[DATA SUPPLIED]
--------------------

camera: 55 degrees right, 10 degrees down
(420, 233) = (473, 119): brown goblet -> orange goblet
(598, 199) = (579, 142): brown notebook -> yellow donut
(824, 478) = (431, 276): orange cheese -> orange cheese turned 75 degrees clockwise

--------------------

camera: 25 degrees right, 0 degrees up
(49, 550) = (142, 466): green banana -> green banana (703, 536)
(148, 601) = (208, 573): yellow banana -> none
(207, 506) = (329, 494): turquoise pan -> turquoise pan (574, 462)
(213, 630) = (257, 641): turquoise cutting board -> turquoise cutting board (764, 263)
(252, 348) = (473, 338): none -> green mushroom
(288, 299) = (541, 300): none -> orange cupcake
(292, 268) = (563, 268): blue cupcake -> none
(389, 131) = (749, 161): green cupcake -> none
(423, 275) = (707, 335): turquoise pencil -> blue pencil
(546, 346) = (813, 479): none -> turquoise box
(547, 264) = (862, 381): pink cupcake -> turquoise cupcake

--------------------

[WHAT YOU SHOULD DO] Working down the entries above, count each line in which "blue" occurs, and state only the resulting number.

[TASK RESULT] 2